> _The task_:
Your output is the line containing "black_fepuzi 69,157,152,239 →" plus all lines after it to the end of the records, reproduced exactly, with nothing else.

> _Provided entries_:
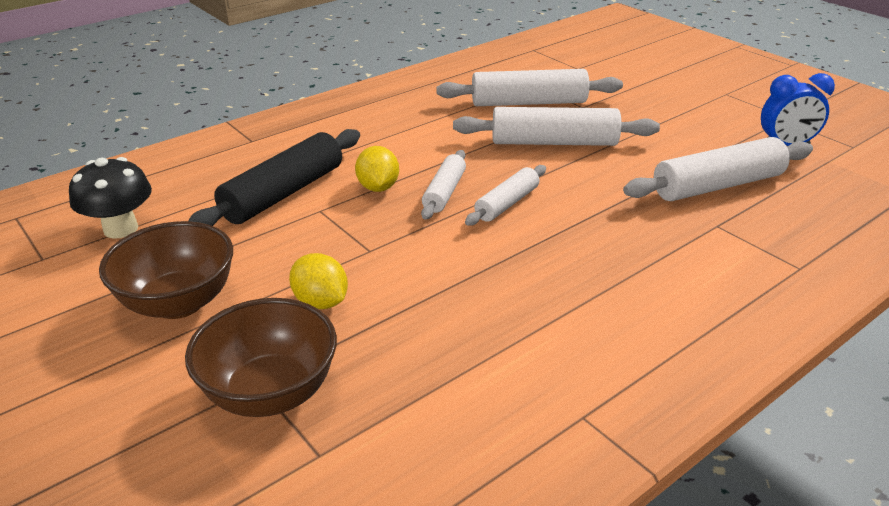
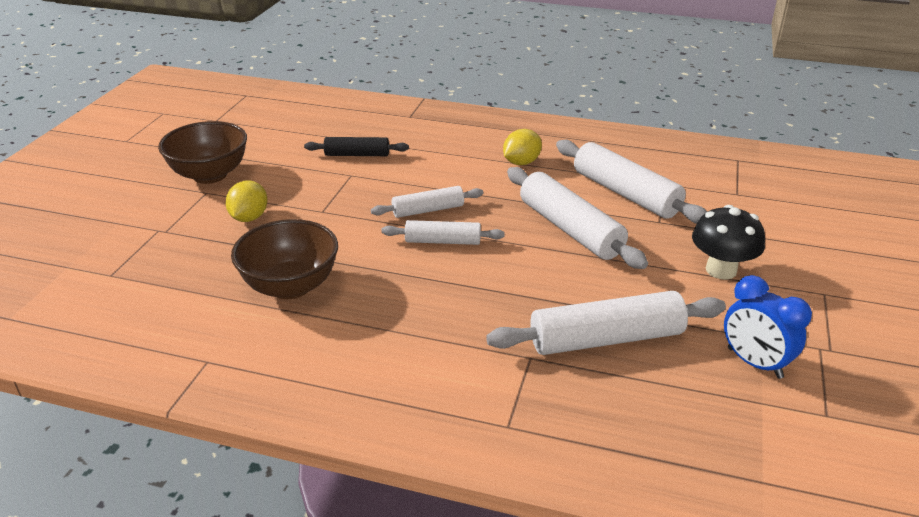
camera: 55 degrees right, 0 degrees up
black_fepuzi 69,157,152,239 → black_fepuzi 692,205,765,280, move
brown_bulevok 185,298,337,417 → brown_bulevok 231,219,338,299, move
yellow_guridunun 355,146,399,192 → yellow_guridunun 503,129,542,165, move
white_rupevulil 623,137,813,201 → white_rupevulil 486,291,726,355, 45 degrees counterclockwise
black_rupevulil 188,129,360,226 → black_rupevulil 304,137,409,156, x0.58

> _Solution_:
black_fepuzi 69,157,152,239 → black_fepuzi 692,205,765,280, move
brown_bulevok 185,298,337,417 → brown_bulevok 231,219,338,299, move
yellow_guridunun 355,146,399,192 → yellow_guridunun 503,129,542,165, move
white_rupevulil 623,137,813,201 → white_rupevulil 486,291,726,355, 45 degrees counterclockwise
black_rupevulil 188,129,360,226 → black_rupevulil 304,137,409,156, x0.58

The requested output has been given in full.